- [Task objective]
Apart from the pictures, return every line of the listing exactly.

- [Records for this exercise]
[Start of section]

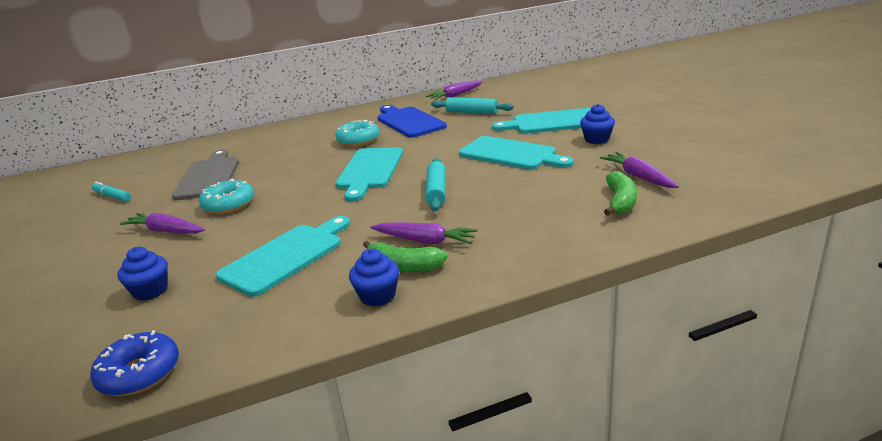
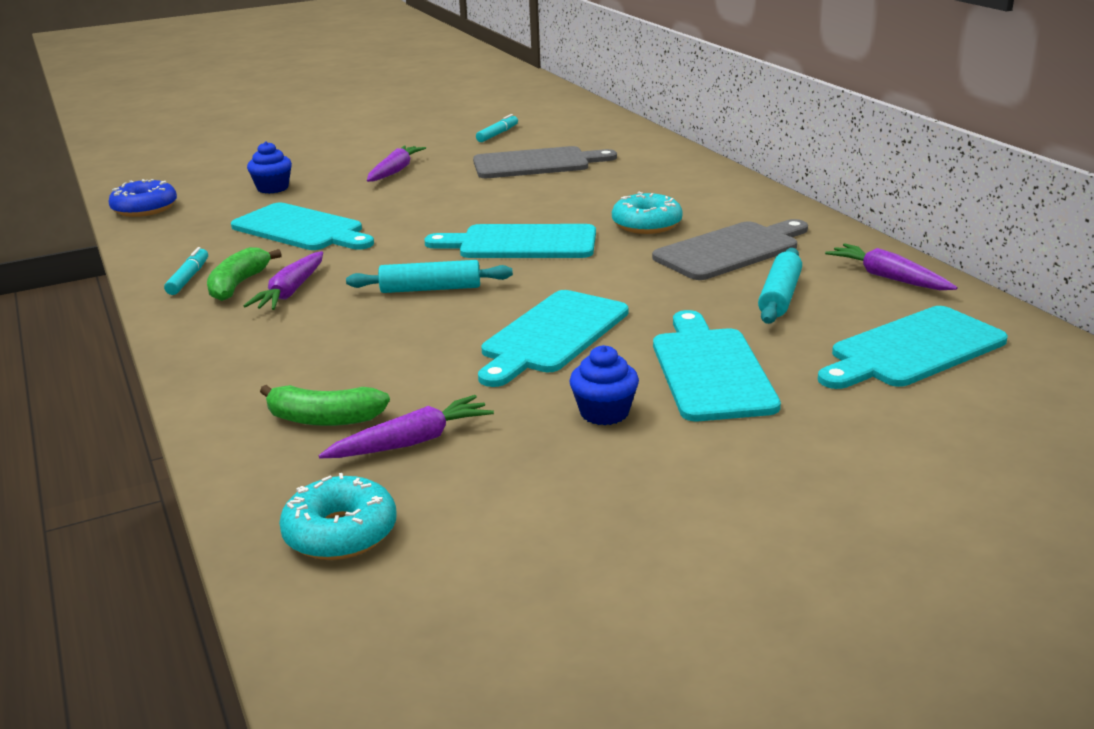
camera: 85 degrees right, 0 degrees up
(229, 204) = (448, 186): turquoise donut -> turquoise donut (340, 533)
(377, 296) = (188, 278): blue cupcake -> turquoise marker
(409, 121) = (731, 250): blue cutting board -> grey cutting board
(530, 93) = (912, 350): none -> turquoise cutting board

[End of section]

- [Completed task]
camera: 85 degrees right, 0 degrees up
(229, 204) = (448, 186): turquoise donut -> turquoise donut (340, 533)
(377, 296) = (188, 278): blue cupcake -> turquoise marker
(409, 121) = (731, 250): blue cutting board -> grey cutting board
(530, 93) = (912, 350): none -> turquoise cutting board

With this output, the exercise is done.